**Materials provided:**
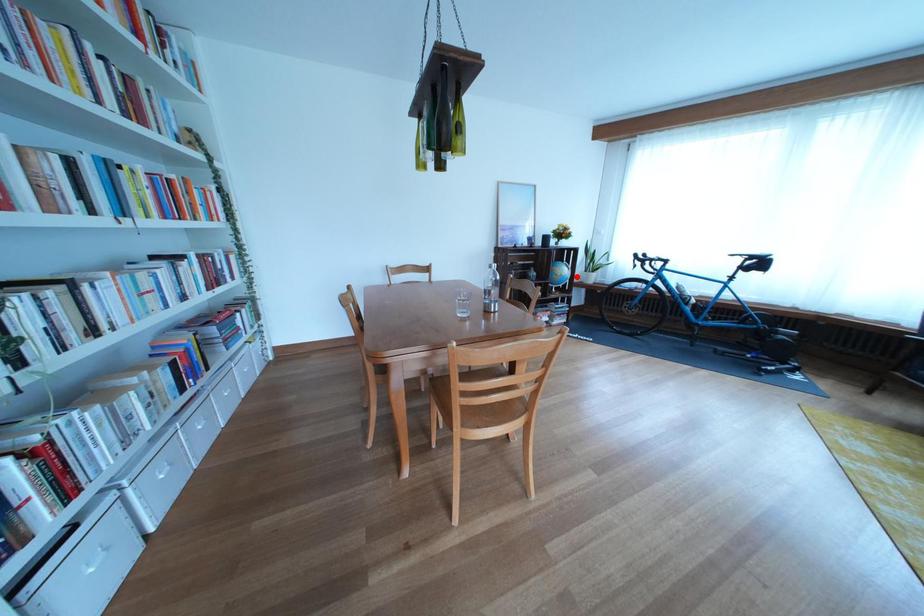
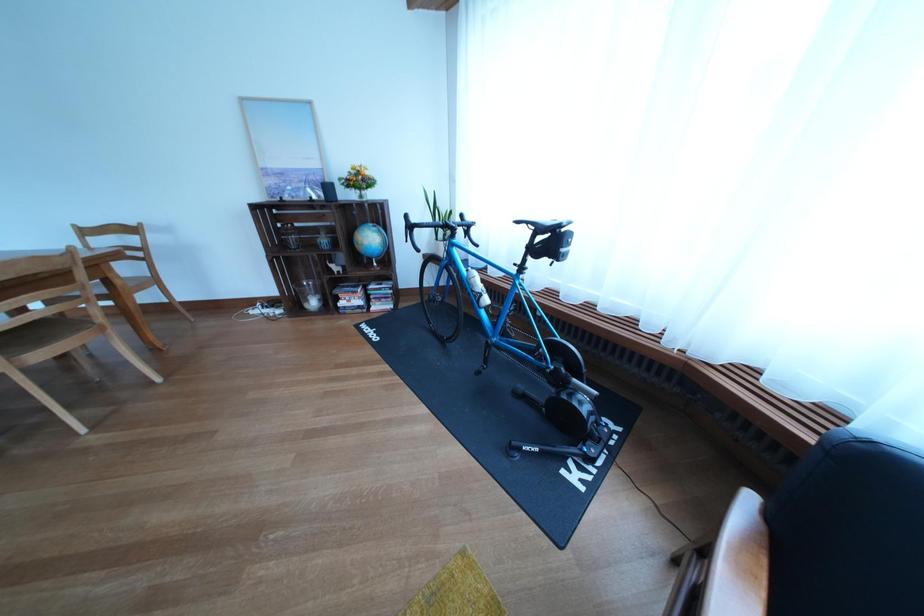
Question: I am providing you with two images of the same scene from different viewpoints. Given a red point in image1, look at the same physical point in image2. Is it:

--

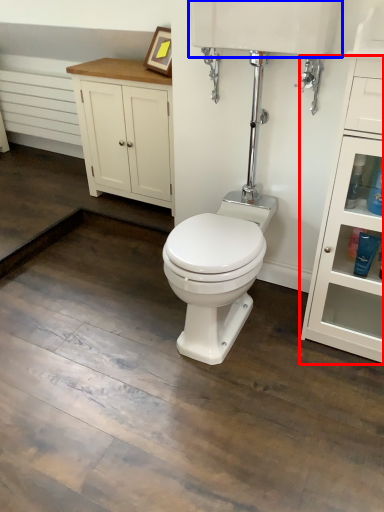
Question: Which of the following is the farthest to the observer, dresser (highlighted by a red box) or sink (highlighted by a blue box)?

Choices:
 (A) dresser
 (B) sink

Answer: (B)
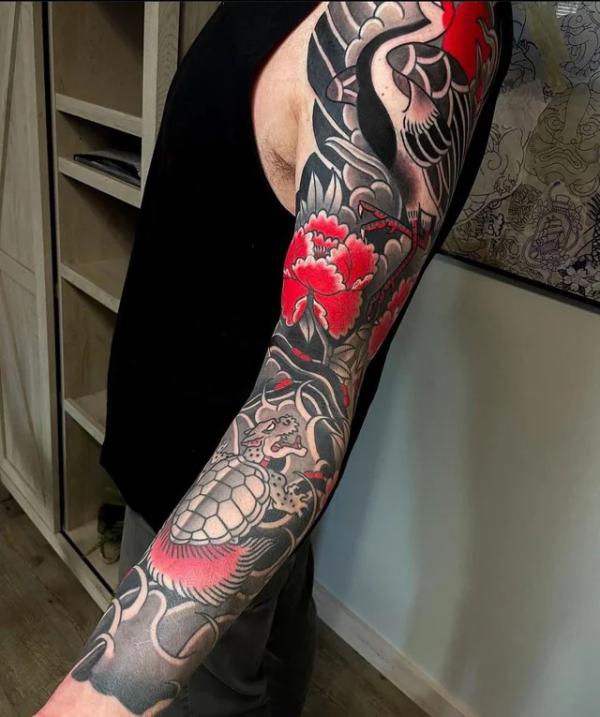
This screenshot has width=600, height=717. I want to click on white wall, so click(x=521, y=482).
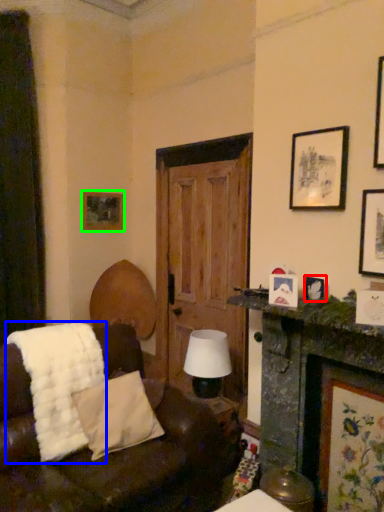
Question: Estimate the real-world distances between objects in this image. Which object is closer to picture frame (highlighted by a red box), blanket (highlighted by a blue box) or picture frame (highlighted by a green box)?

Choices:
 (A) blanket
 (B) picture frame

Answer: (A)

**What you will do:**
Copy out the part of the listing that opens with the line containing "Question: Estimate the" and closes with the line containing "Answer: (A)", putting "pillow" wherever "blanket" appears and leaving everything else the same.

**Result:**
Question: Estimate the real-world distances between objects in this image. Which object is closer to picture frame (highlighted by a red box), pillow (highlighted by a blue box) or picture frame (highlighted by a green box)?

Choices:
 (A) pillow
 (B) picture frame

Answer: (A)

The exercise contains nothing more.